→ **DIRECTIONS FOR THIS TASK**: Print, in exact form, the lines below from the one containing "[628, 259, 685, 311]" through the one containing "[440, 133, 518, 254]", and omit all others.

→ **Object change descriptions**:
┄┄┄┄┄┄┄┄┄┄
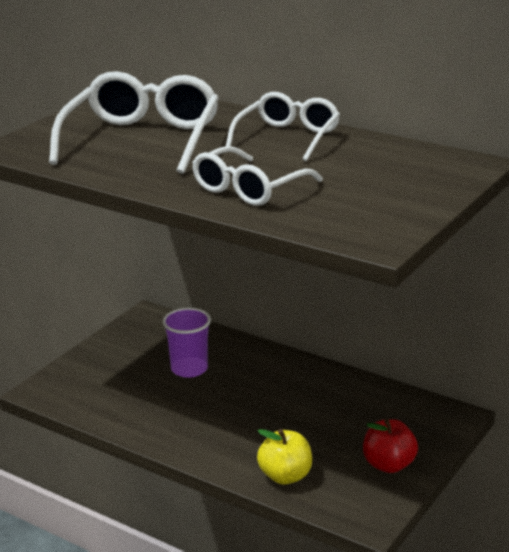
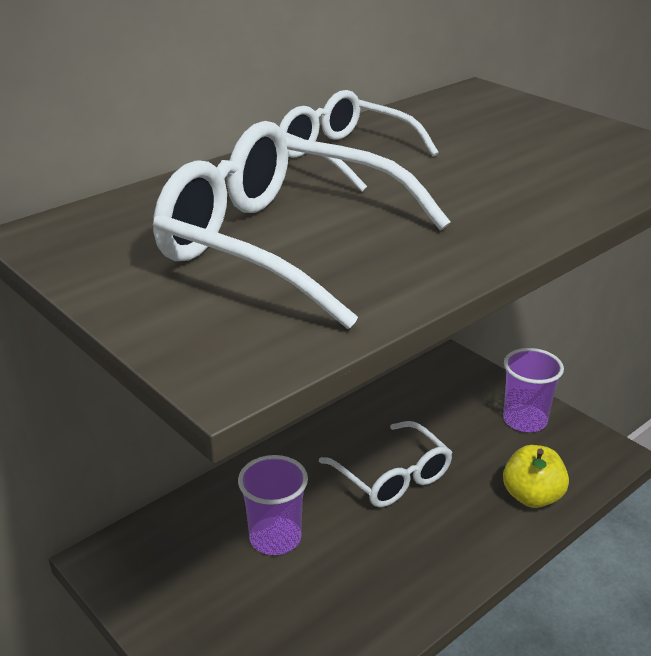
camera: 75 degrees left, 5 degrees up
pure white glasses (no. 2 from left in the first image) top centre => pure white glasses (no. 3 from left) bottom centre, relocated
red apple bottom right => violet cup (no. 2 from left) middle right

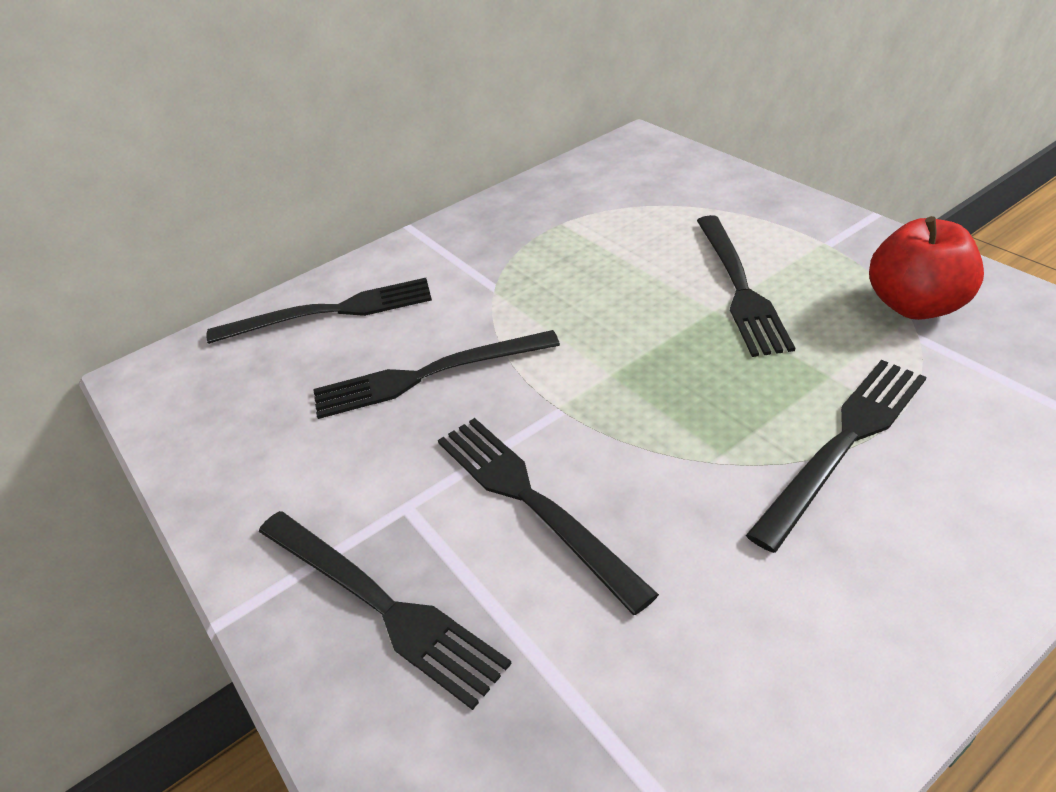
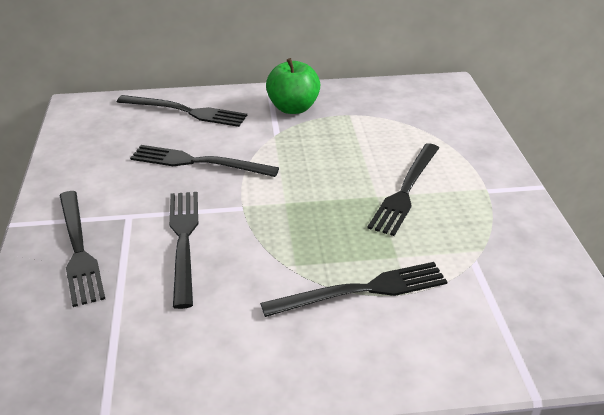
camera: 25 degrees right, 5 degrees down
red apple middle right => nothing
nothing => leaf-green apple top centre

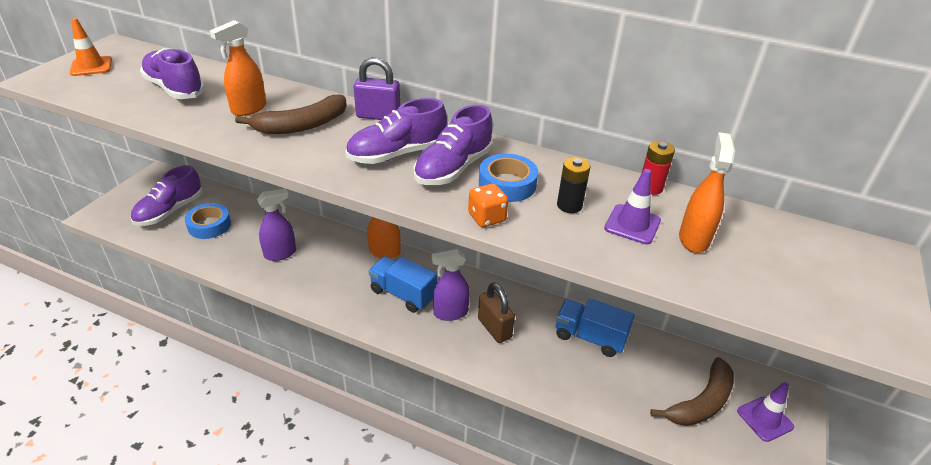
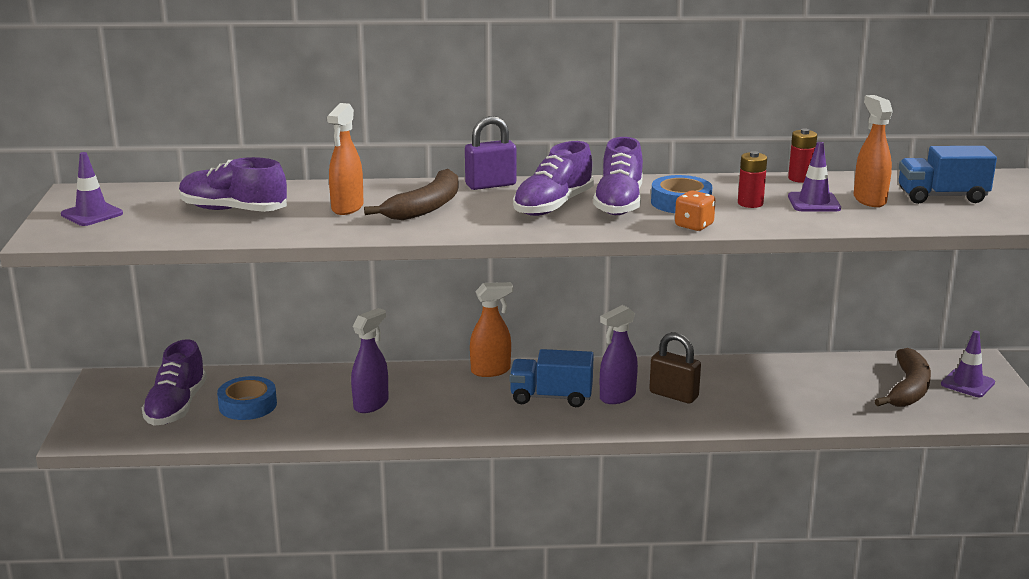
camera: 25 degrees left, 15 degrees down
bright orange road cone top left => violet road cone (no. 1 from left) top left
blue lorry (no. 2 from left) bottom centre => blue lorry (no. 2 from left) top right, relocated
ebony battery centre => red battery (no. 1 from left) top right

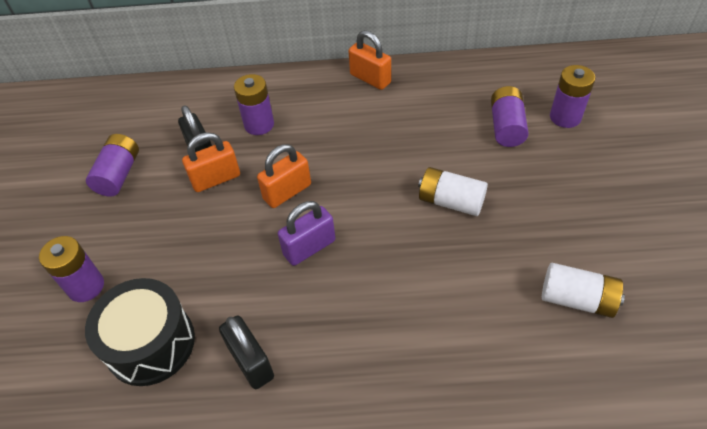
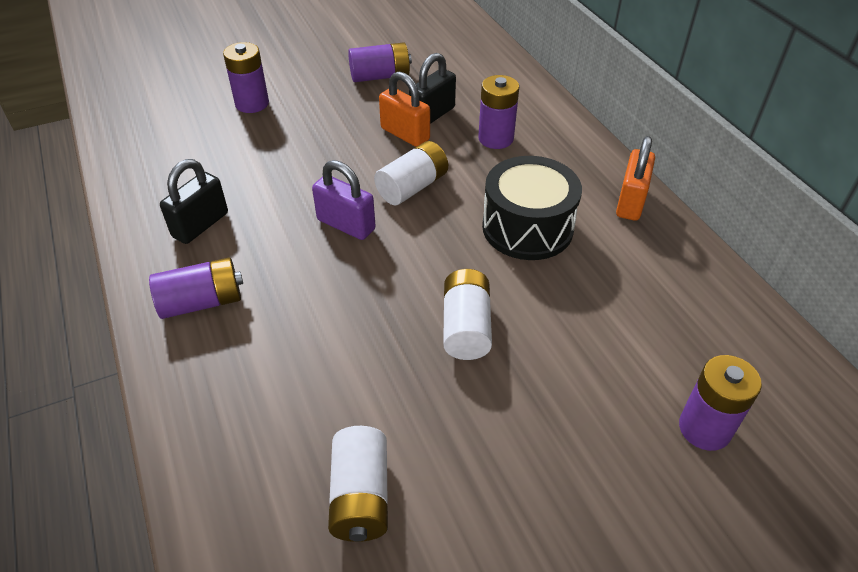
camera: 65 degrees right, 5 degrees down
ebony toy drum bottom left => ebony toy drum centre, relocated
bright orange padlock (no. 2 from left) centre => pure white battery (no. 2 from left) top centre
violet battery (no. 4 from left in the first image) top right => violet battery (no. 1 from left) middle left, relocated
┄┄┄┄┄┄┄┄┄┄
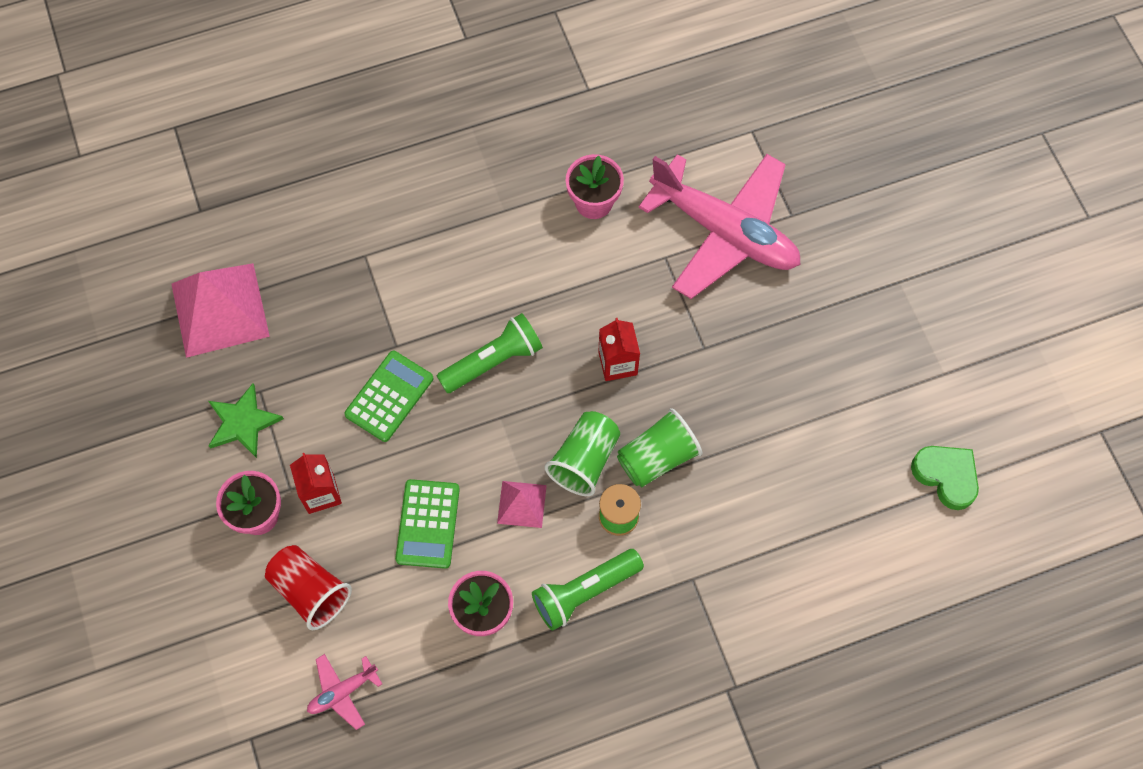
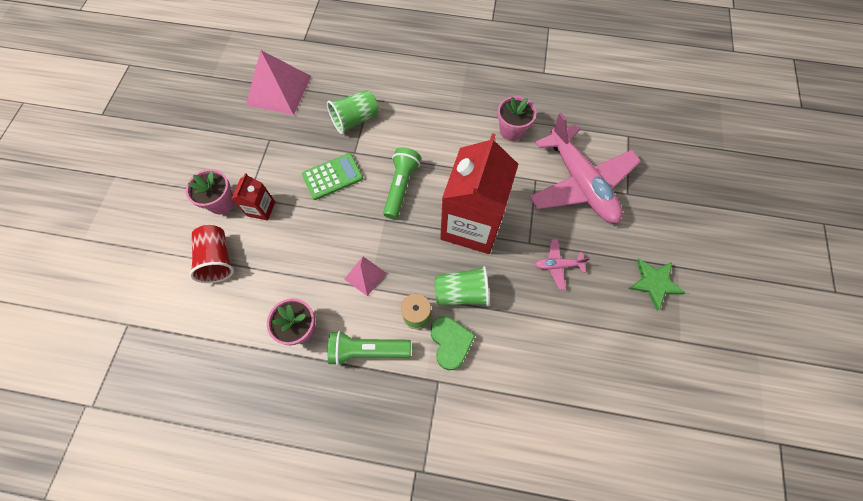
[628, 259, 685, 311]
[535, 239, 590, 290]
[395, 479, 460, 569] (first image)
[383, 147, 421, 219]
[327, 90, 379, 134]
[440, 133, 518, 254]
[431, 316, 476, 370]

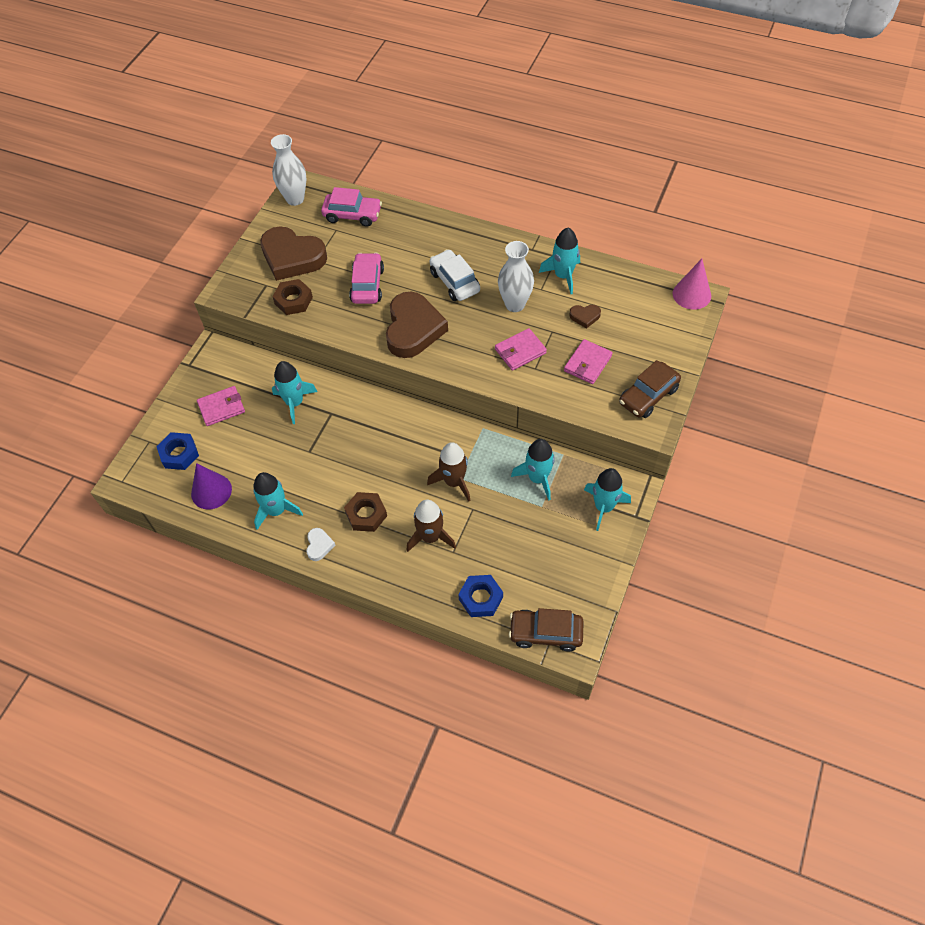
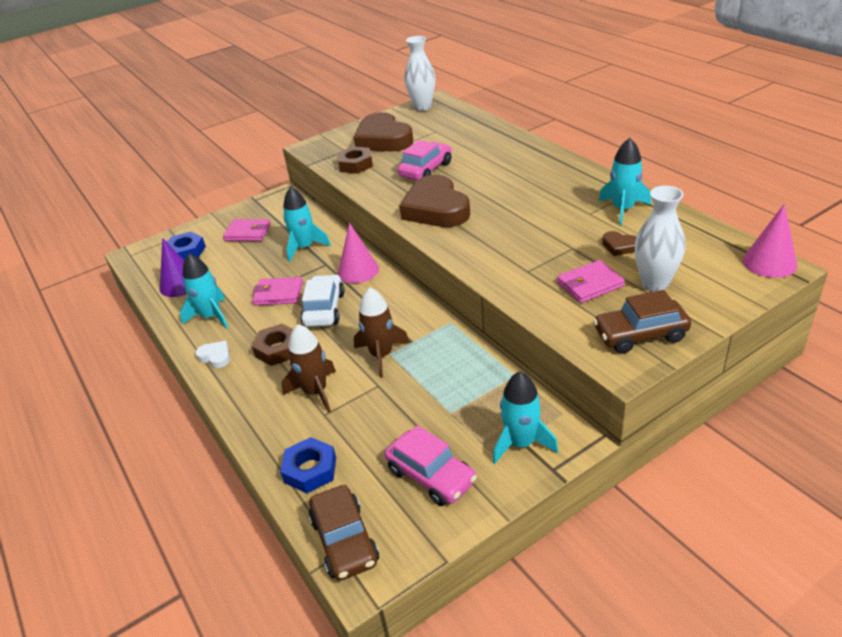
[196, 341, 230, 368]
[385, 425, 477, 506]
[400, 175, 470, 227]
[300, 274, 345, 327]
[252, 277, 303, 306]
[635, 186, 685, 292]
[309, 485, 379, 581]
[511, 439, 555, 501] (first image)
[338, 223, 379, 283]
┄┄┄┄┄┄┄┄┄┄
→ **YOUR RESPONSE**:
[628, 259, 685, 311]
[535, 239, 590, 290]
[395, 479, 460, 569] (first image)
[383, 147, 421, 219]
[327, 90, 379, 134]
[440, 133, 518, 254]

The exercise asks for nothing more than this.